Required action: Set down each record below precisely, skipping the pictures.

━━━━━ Available data ━━━━━

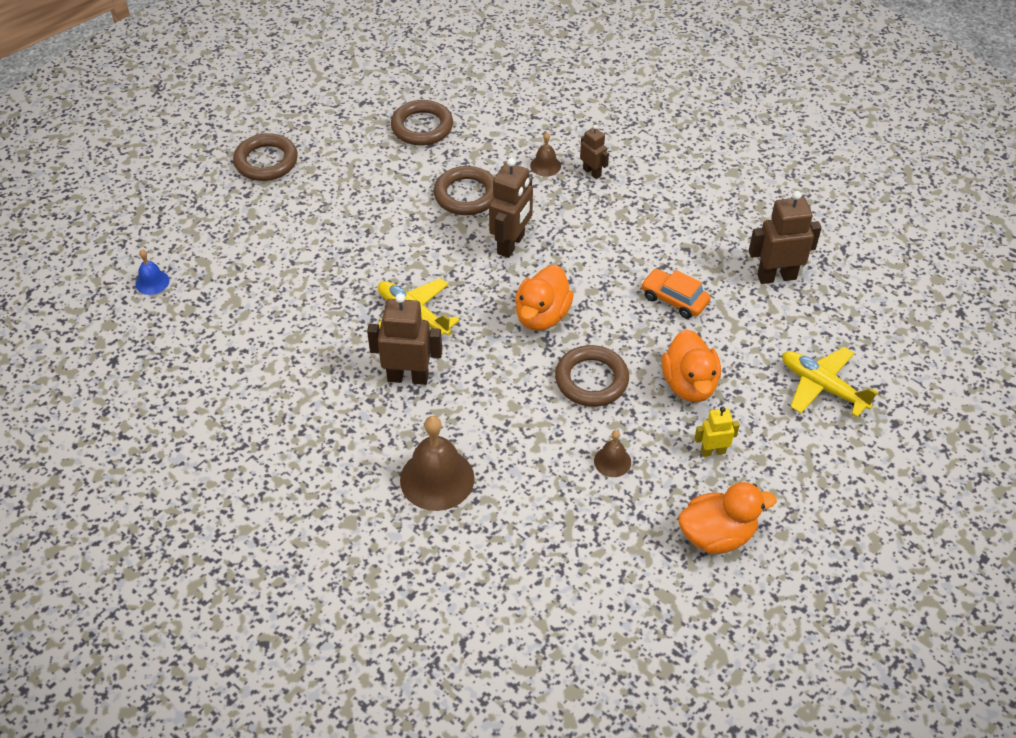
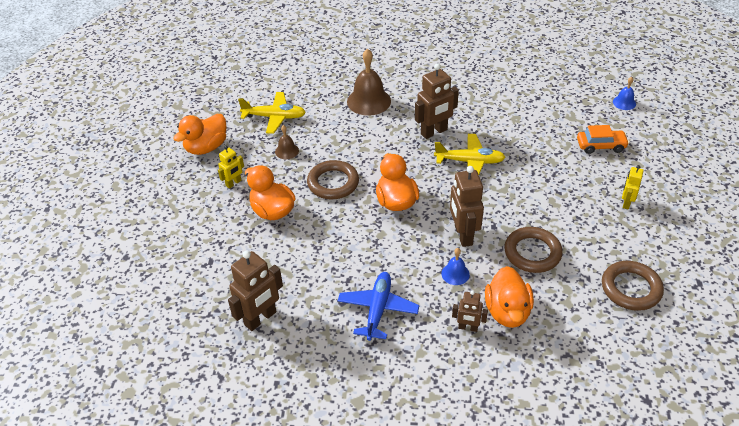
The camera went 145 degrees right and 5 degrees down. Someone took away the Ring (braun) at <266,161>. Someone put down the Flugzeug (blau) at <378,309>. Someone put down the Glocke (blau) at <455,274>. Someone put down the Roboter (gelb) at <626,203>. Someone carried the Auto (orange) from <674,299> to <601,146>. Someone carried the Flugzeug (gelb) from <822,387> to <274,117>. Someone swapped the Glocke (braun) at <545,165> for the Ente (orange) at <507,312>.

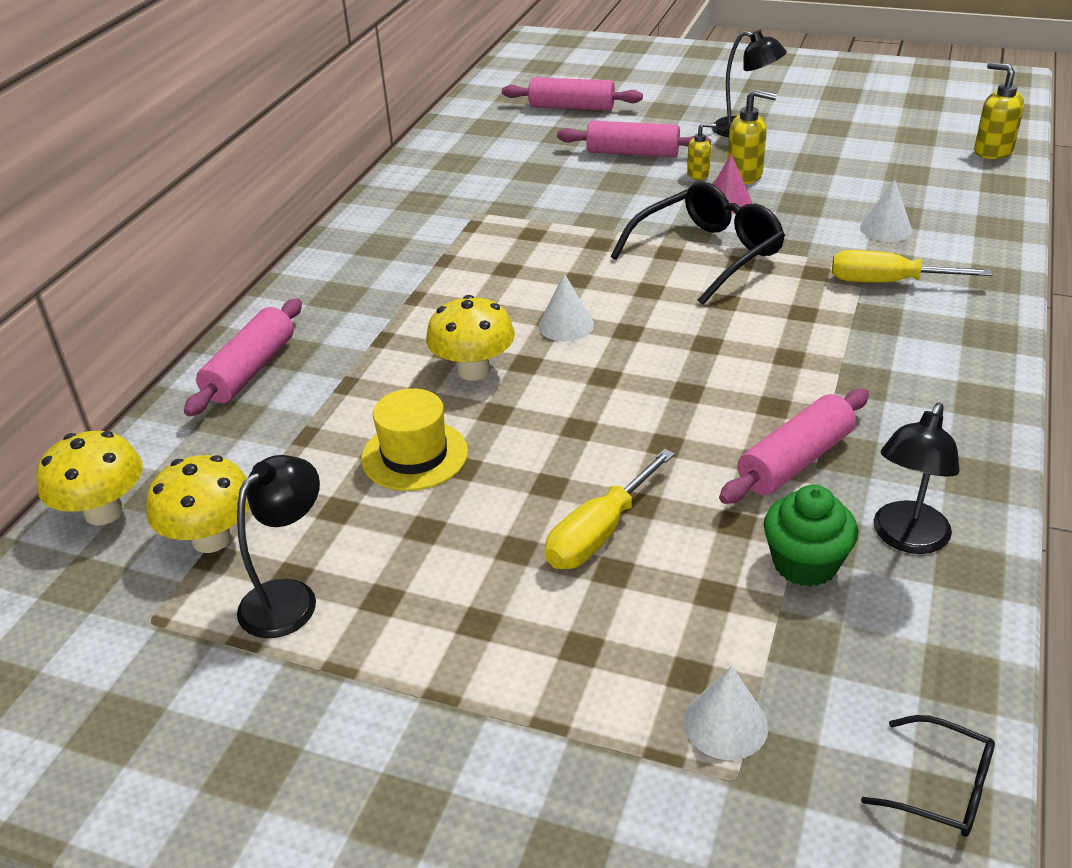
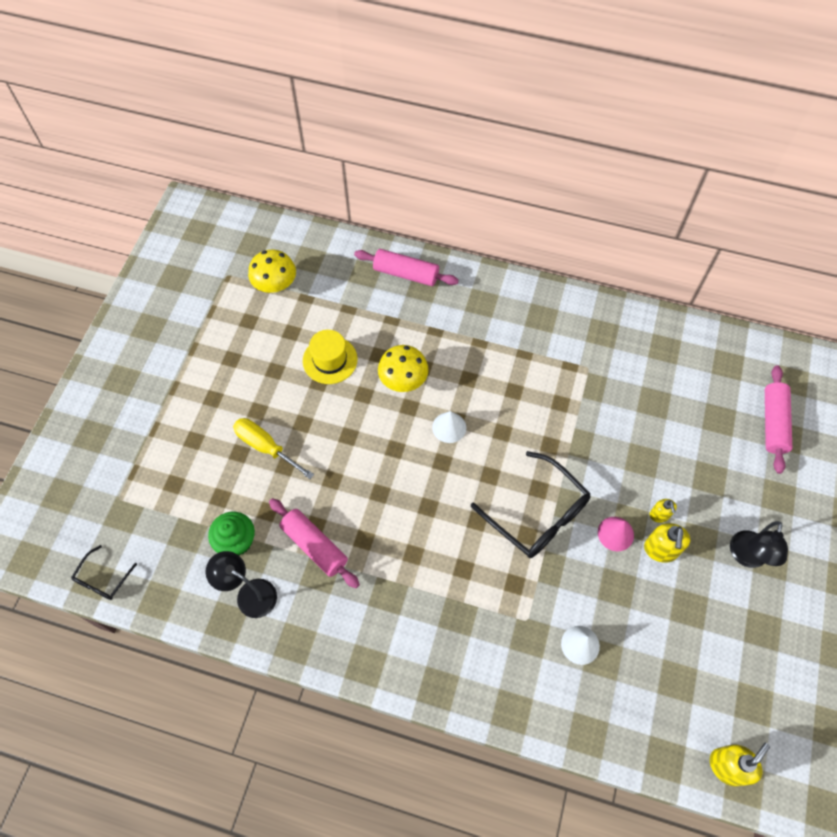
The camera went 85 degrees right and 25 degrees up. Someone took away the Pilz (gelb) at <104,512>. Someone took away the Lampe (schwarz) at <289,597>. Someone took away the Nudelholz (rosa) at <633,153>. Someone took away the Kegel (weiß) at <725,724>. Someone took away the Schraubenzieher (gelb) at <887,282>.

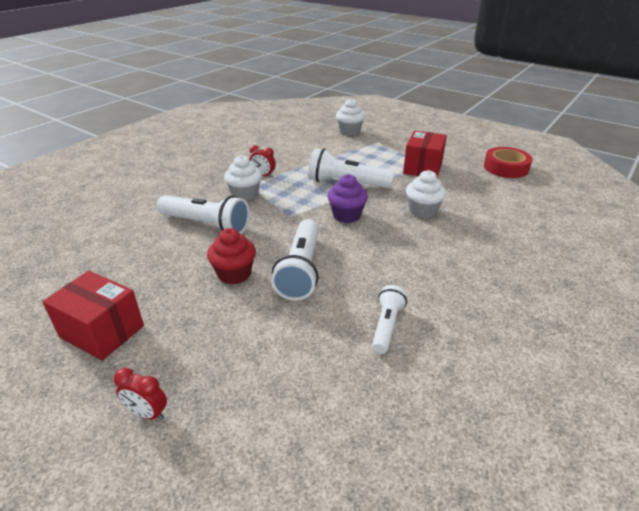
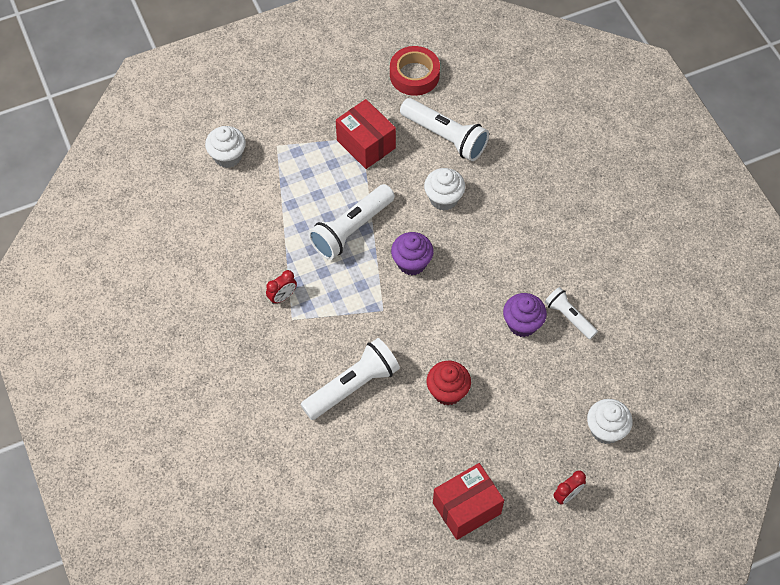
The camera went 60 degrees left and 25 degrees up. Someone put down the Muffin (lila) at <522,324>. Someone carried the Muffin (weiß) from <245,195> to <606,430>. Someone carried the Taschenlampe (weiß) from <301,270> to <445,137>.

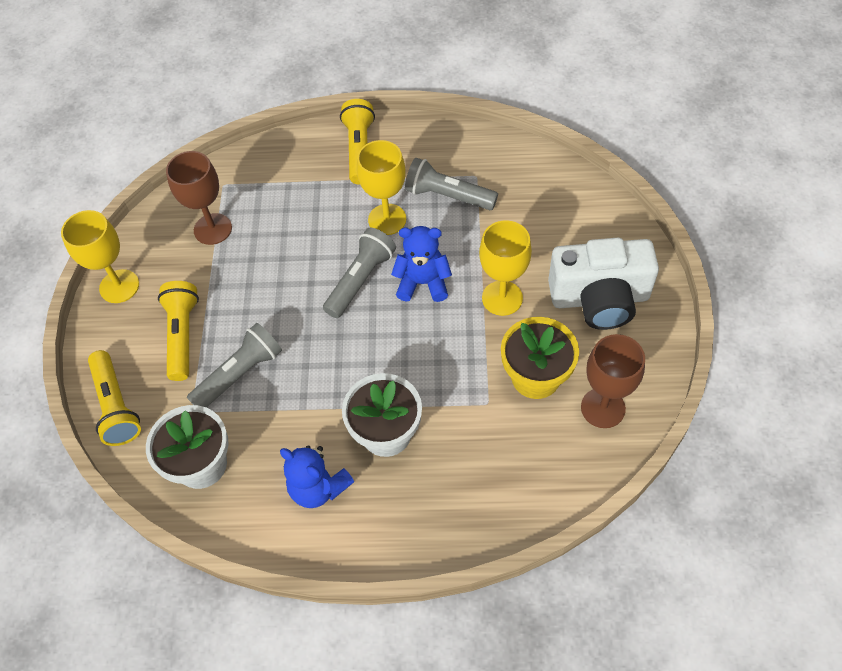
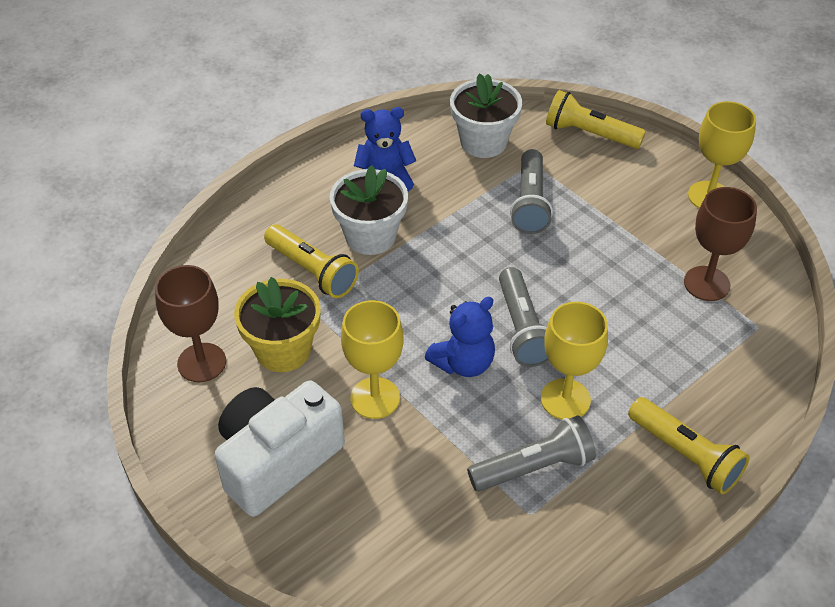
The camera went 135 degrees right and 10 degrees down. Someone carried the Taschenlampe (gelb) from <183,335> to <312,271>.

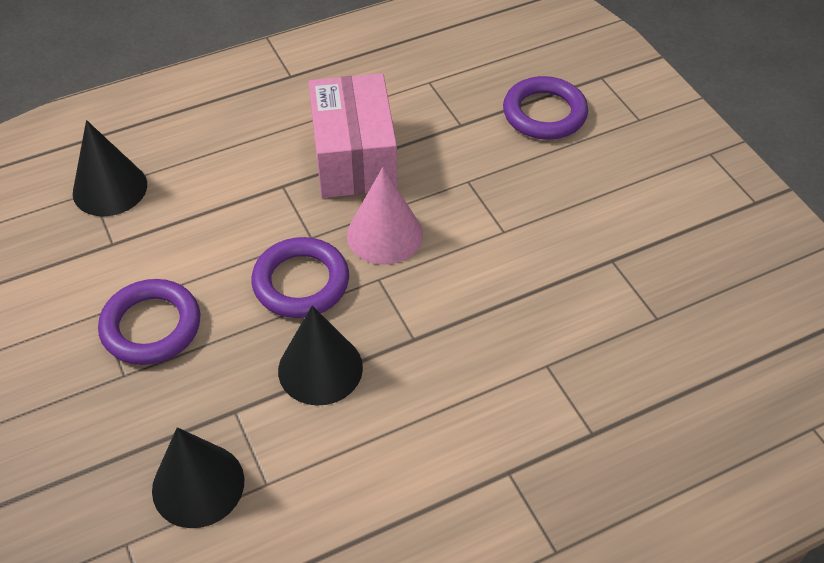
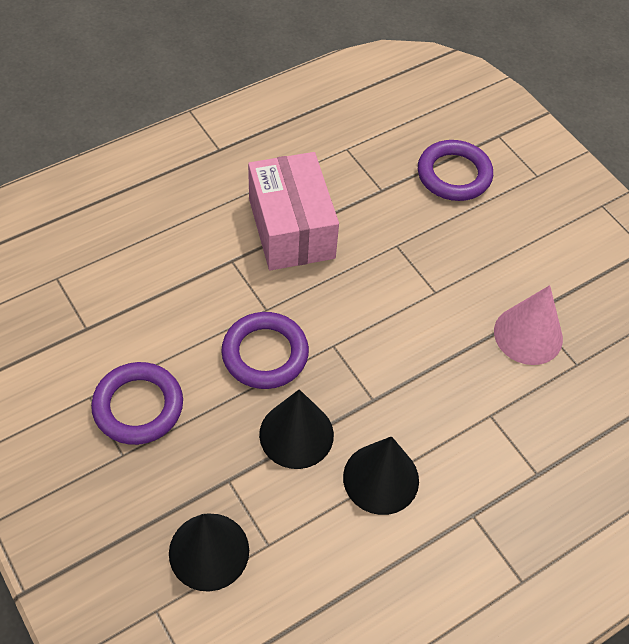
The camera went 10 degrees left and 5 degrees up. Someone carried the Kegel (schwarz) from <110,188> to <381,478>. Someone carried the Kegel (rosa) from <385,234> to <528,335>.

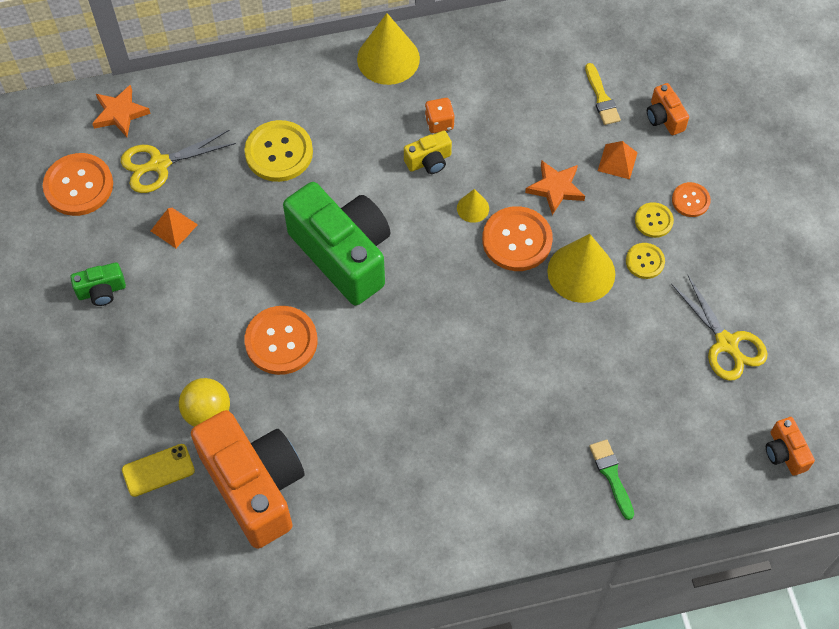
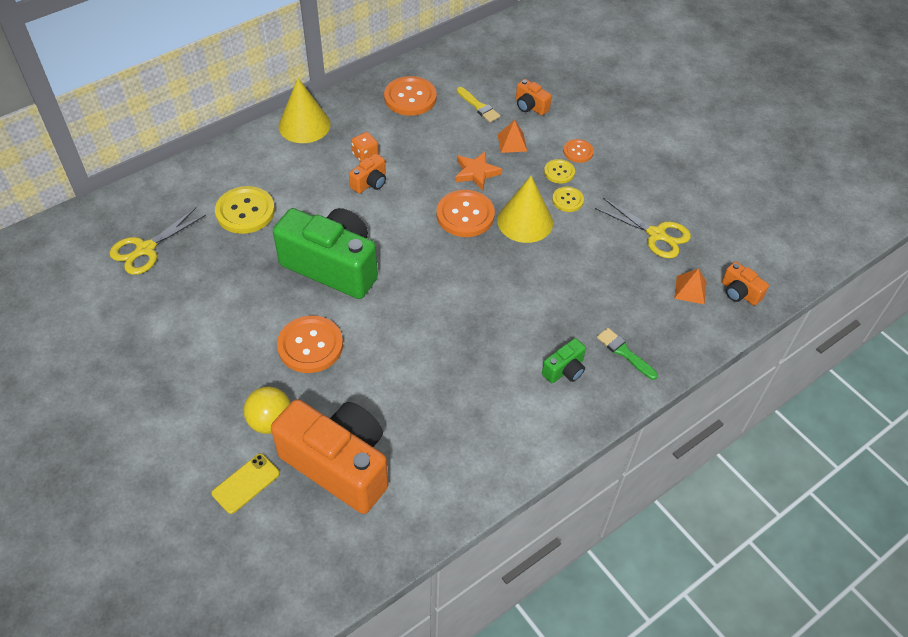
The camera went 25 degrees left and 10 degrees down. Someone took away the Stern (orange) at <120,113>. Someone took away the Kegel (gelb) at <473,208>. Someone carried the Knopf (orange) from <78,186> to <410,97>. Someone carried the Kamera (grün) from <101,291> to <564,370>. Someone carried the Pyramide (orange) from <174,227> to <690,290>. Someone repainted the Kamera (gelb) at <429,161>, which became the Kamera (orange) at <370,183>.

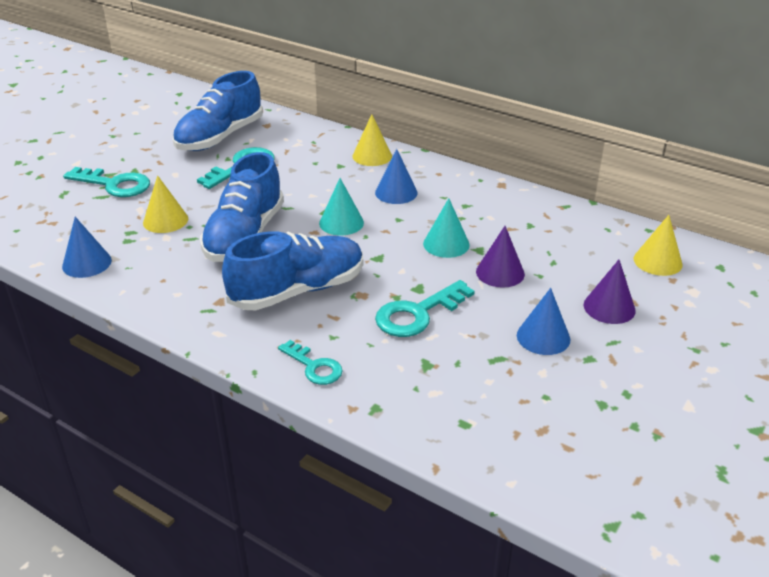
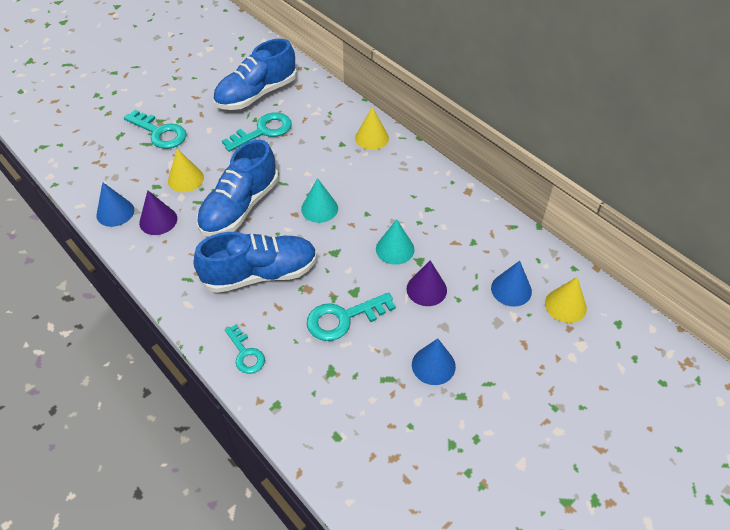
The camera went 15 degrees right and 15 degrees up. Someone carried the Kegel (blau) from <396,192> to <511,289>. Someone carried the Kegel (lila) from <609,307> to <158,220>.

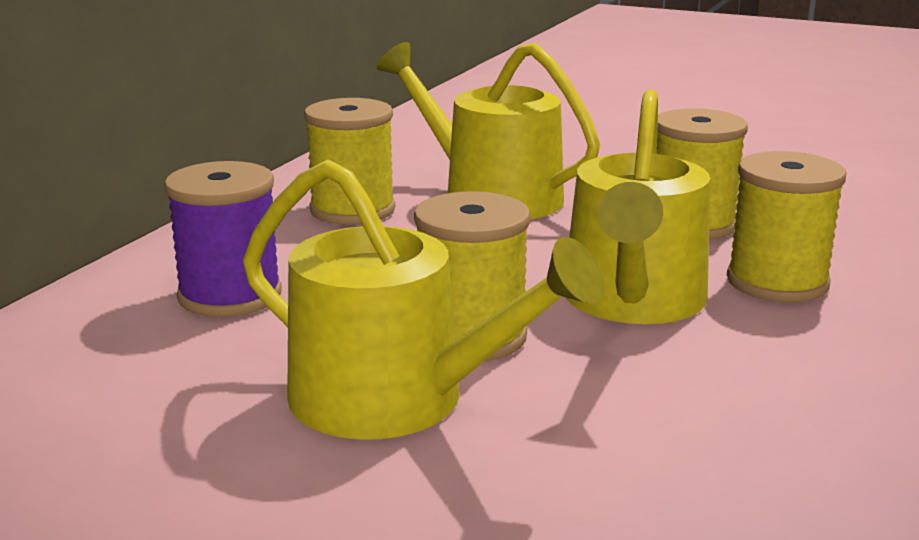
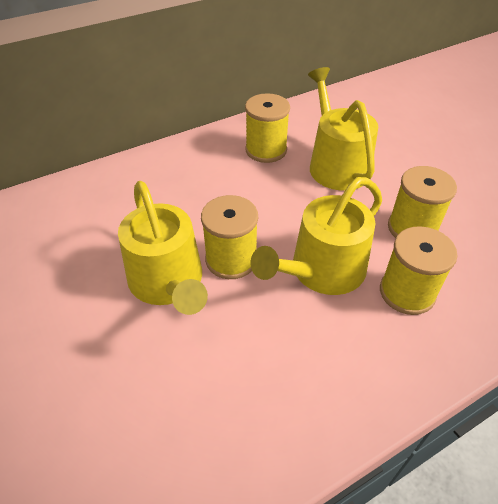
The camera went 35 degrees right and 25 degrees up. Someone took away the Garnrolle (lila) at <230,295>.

━━━━━

Your response:
The camera went 145 degrees right and 5 degrees down. Someone took away the Ring (braun) at <266,161>. Someone put down the Flugzeug (blau) at <378,309>. Someone put down the Glocke (blau) at <455,274>. Someone put down the Roboter (gelb) at <626,203>. Someone carried the Auto (orange) from <674,299> to <601,146>. Someone carried the Flugzeug (gelb) from <822,387> to <274,117>. Someone swapped the Glocke (braun) at <545,165> for the Ente (orange) at <507,312>.

The camera went 85 degrees right and 25 degrees up. Someone took away the Pilz (gelb) at <104,512>. Someone took away the Lampe (schwarz) at <289,597>. Someone took away the Nudelholz (rosa) at <633,153>. Someone took away the Kegel (weiß) at <725,724>. Someone took away the Schraubenzieher (gelb) at <887,282>.

The camera went 60 degrees left and 25 degrees up. Someone put down the Muffin (lila) at <522,324>. Someone carried the Muffin (weiß) from <245,195> to <606,430>. Someone carried the Taschenlampe (weiß) from <301,270> to <445,137>.

The camera went 135 degrees right and 10 degrees down. Someone carried the Taschenlampe (gelb) from <183,335> to <312,271>.

The camera went 10 degrees left and 5 degrees up. Someone carried the Kegel (schwarz) from <110,188> to <381,478>. Someone carried the Kegel (rosa) from <385,234> to <528,335>.

The camera went 25 degrees left and 10 degrees down. Someone took away the Stern (orange) at <120,113>. Someone took away the Kegel (gelb) at <473,208>. Someone carried the Knopf (orange) from <78,186> to <410,97>. Someone carried the Kamera (grün) from <101,291> to <564,370>. Someone carried the Pyramide (orange) from <174,227> to <690,290>. Someone repainted the Kamera (gelb) at <429,161>, which became the Kamera (orange) at <370,183>.

The camera went 15 degrees right and 15 degrees up. Someone carried the Kegel (blau) from <396,192> to <511,289>. Someone carried the Kegel (lila) from <609,307> to <158,220>.

The camera went 35 degrees right and 25 degrees up. Someone took away the Garnrolle (lila) at <230,295>.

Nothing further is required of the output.